◆ **Given information**
Start of Block

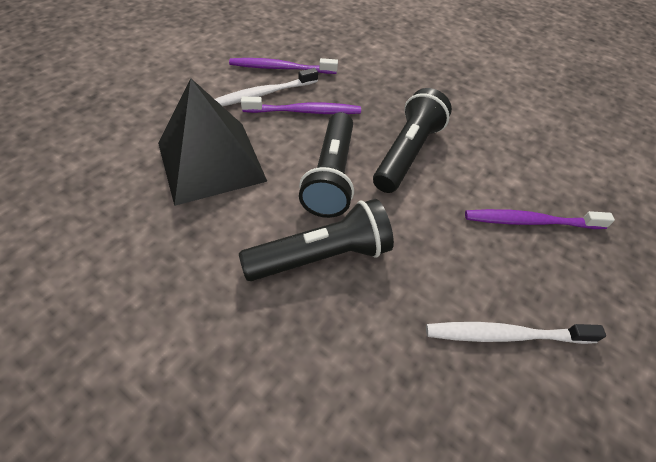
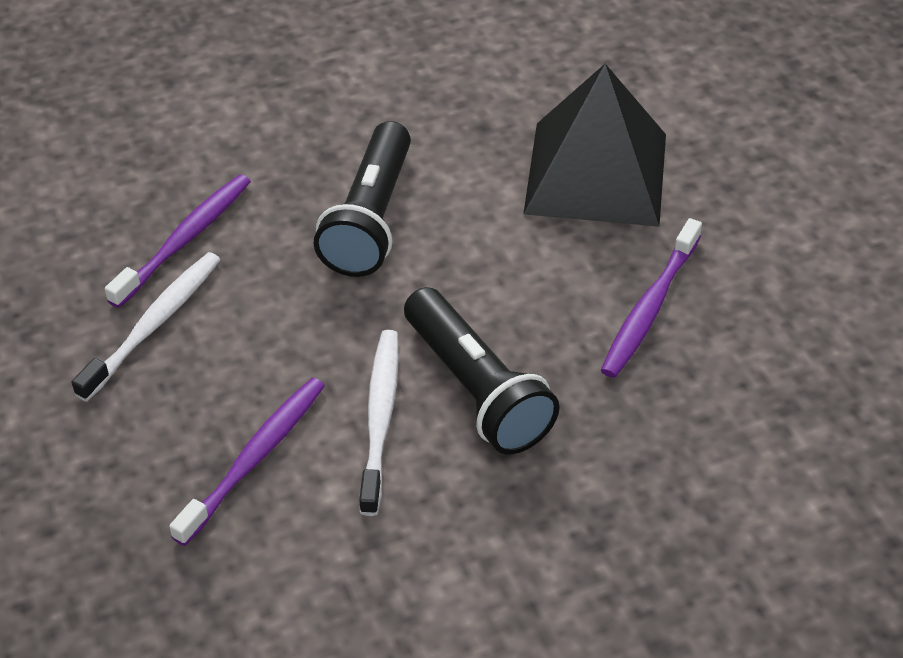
camera: 125 degrees right, 5 degrees down
(262, 94) = (724, 272): white toothbrush -> white toothbrush (380, 418)
(280, 68) = (792, 322): purple toothbrush -> purple toothbrush (185, 239)
(331, 176) = (489, 280): black flashlight -> none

End of Block

◆ **Task**
The lines to copy are those above that contain the string "toothbrush".

◆ **Solution for this exercise**
(262, 94) = (724, 272): white toothbrush -> white toothbrush (380, 418)
(280, 68) = (792, 322): purple toothbrush -> purple toothbrush (185, 239)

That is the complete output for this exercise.